Requirement => Restate every line of the data word for word, except for the images.

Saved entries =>
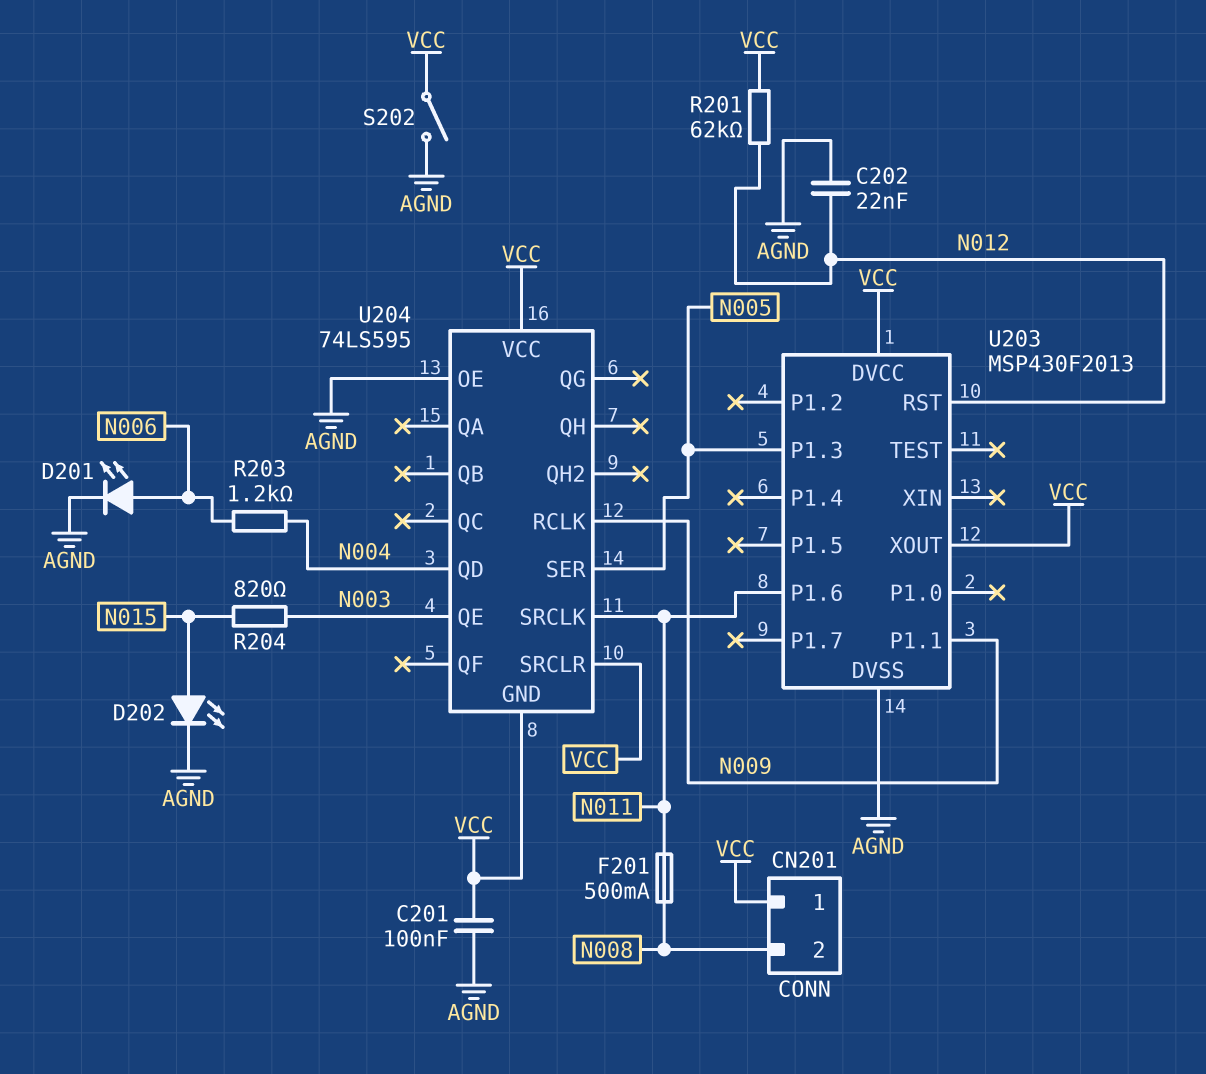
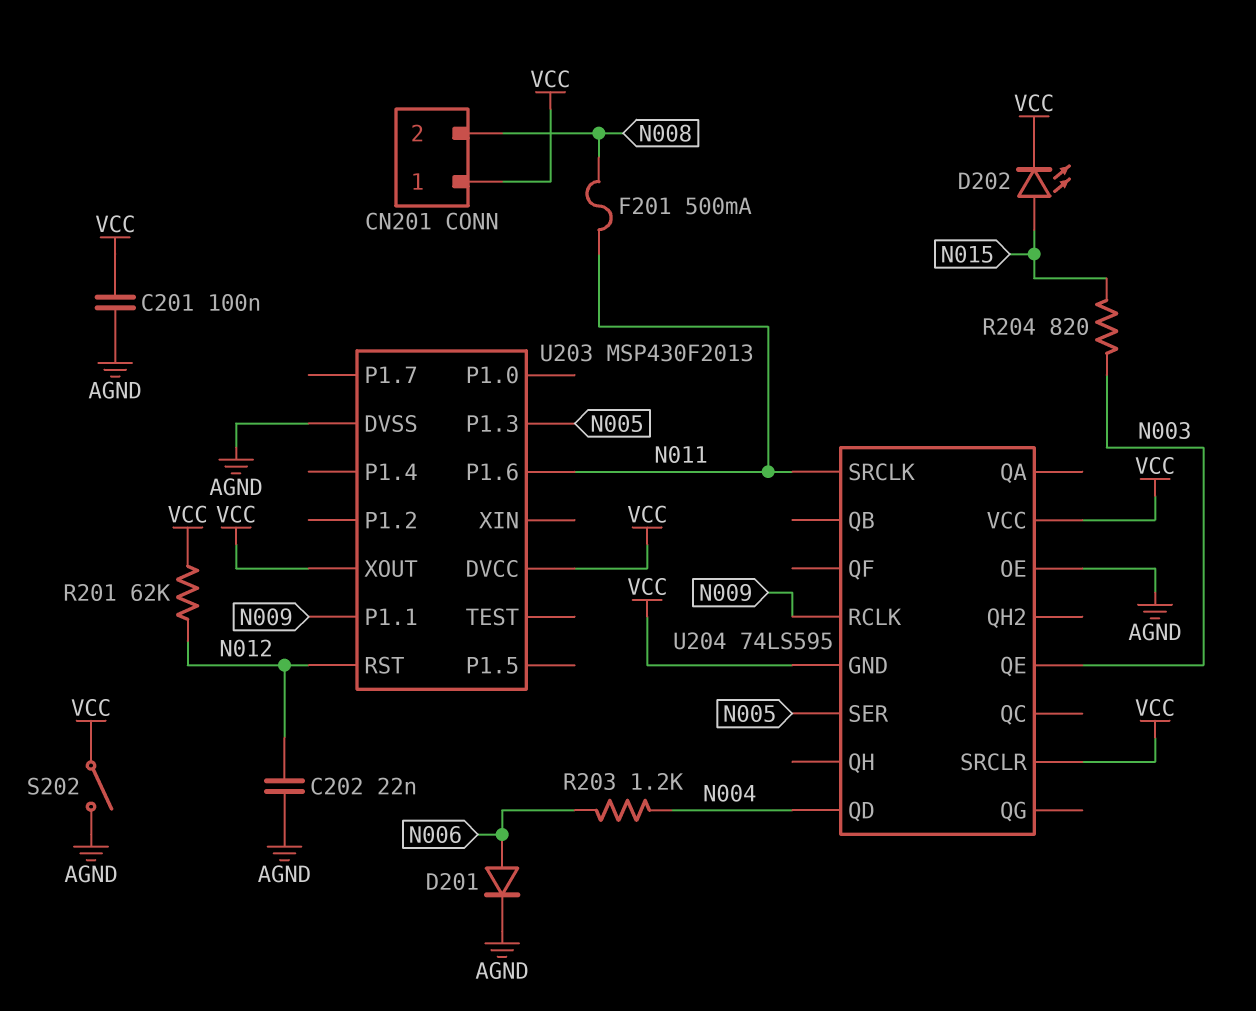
D201: LED (A N006, K AGND) -> diode (A N006, K AGND)
D202: LED (A N015, K AGND) -> LED (A N015, K VCC)

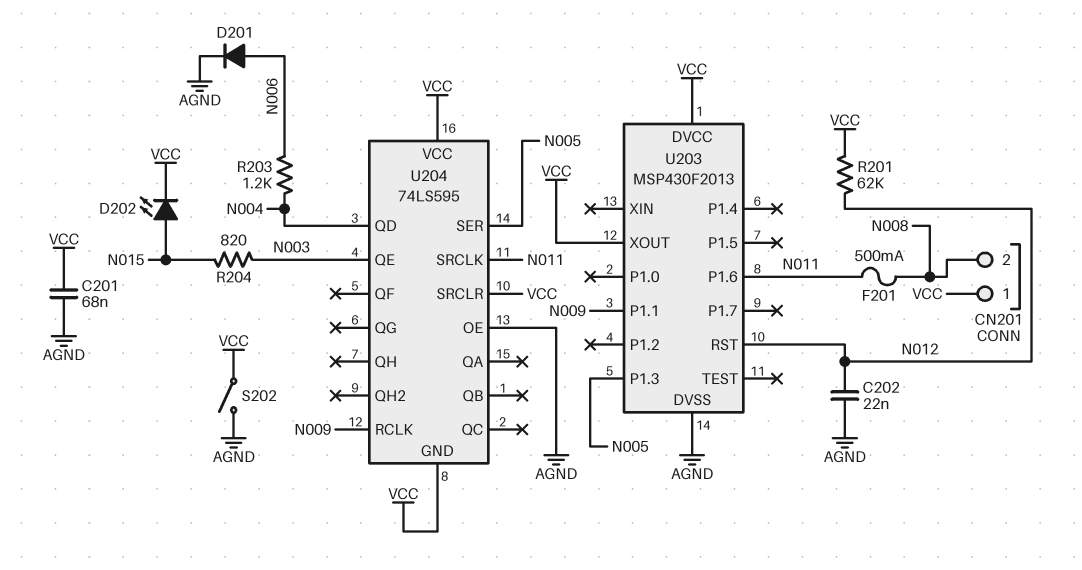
C201: 100nF (AGND, VCC) -> 68nF (AGND, VCC)

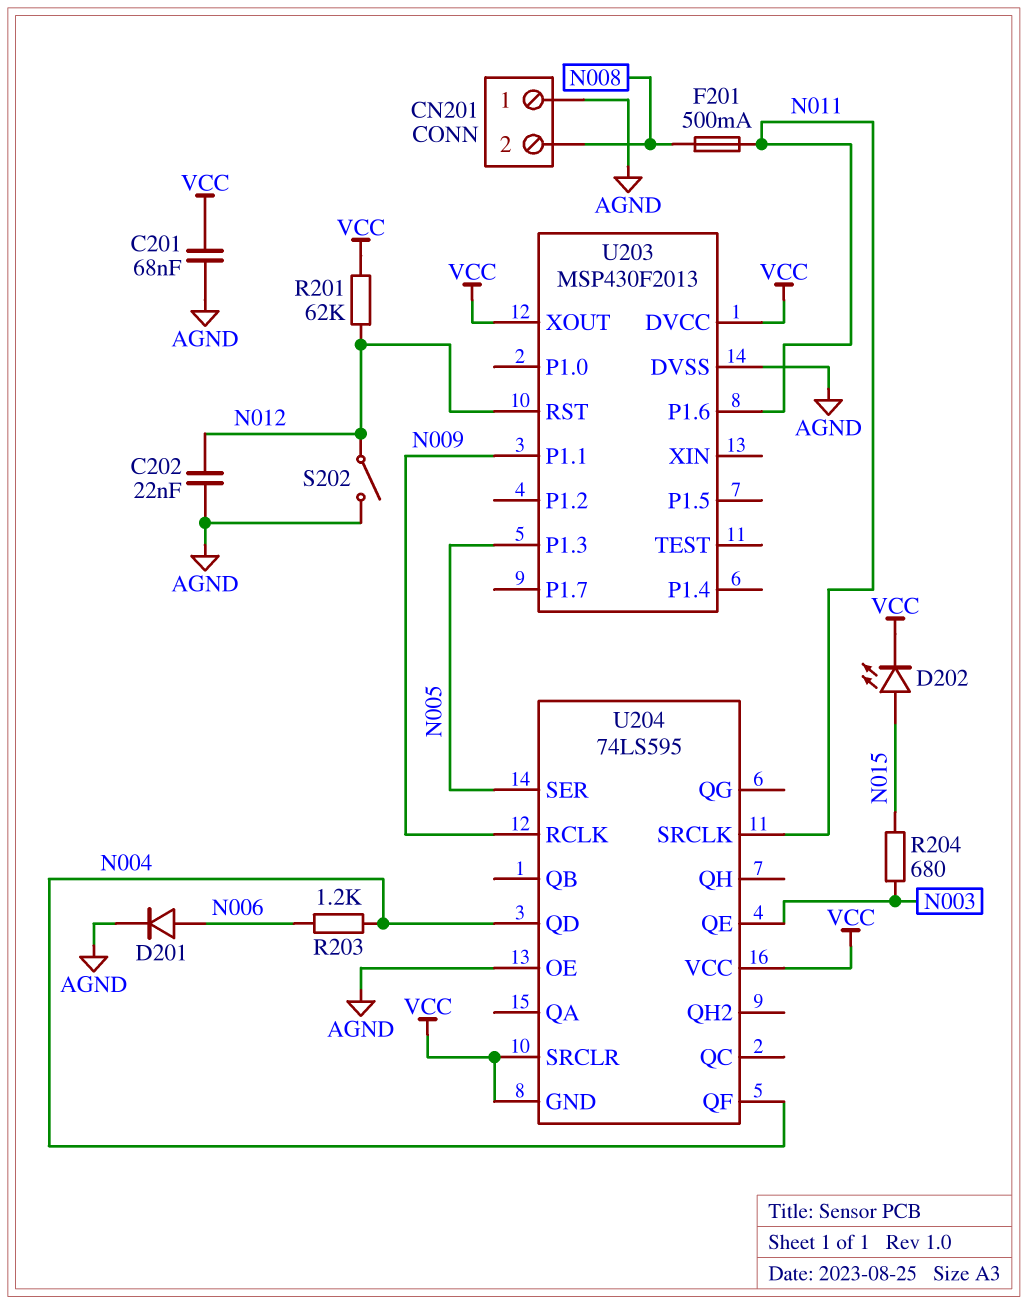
CN201 pin 1: VCC -> AGND
R204: 820 (N003, N015) -> 680 (N003, N015)
S202: switch (AGND, VCC) -> switch (AGND, N012)
U204 pin QF: none -> N004

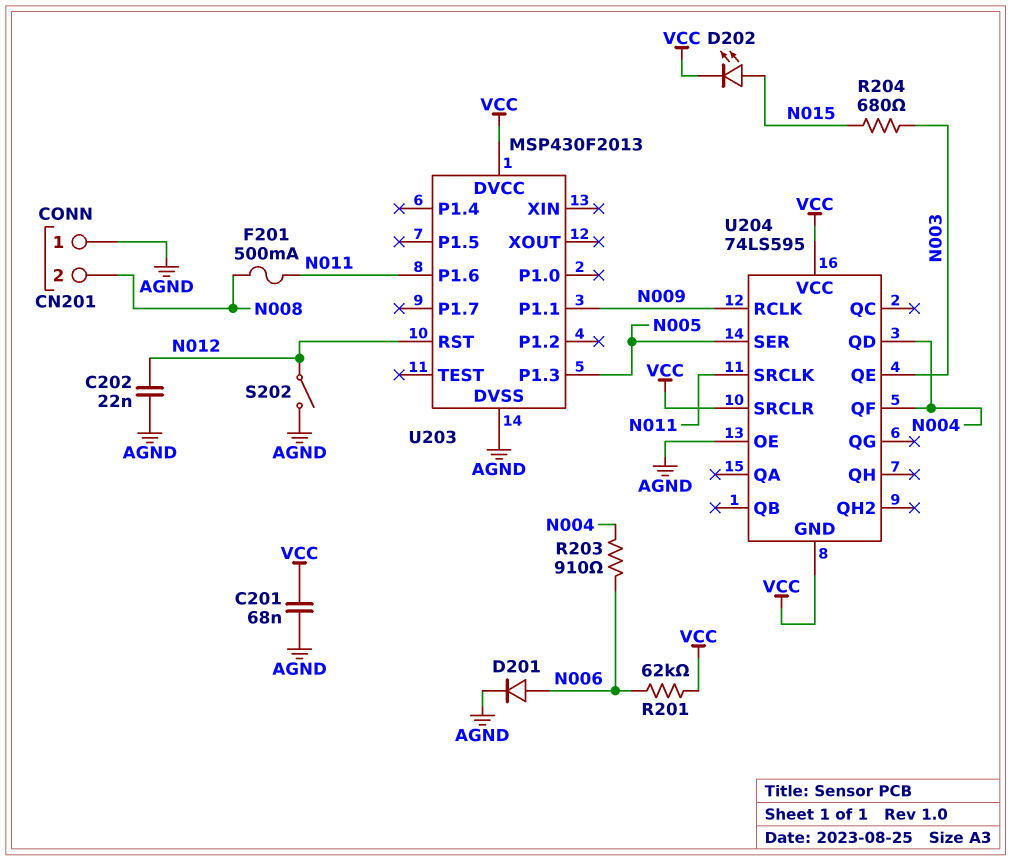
R201: 62k (N012, VCC) -> 62k (N006, VCC)
R203: 1.2k (N004, N006) -> 910 (N004, N006)
U203 pin XOUT: VCC -> none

Answer area =>
D201: LED (A N006, K AGND) -> diode (A N006, K AGND)
D202: LED (A N015, K AGND) -> LED (A N015, K VCC)

C201: 100nF (AGND, VCC) -> 68nF (AGND, VCC)

CN201 pin 1: VCC -> AGND
R204: 820 (N003, N015) -> 680 (N003, N015)
S202: switch (AGND, VCC) -> switch (AGND, N012)
U204 pin QF: none -> N004

R201: 62k (N012, VCC) -> 62k (N006, VCC)
R203: 1.2k (N004, N006) -> 910 (N004, N006)
U203 pin XOUT: VCC -> none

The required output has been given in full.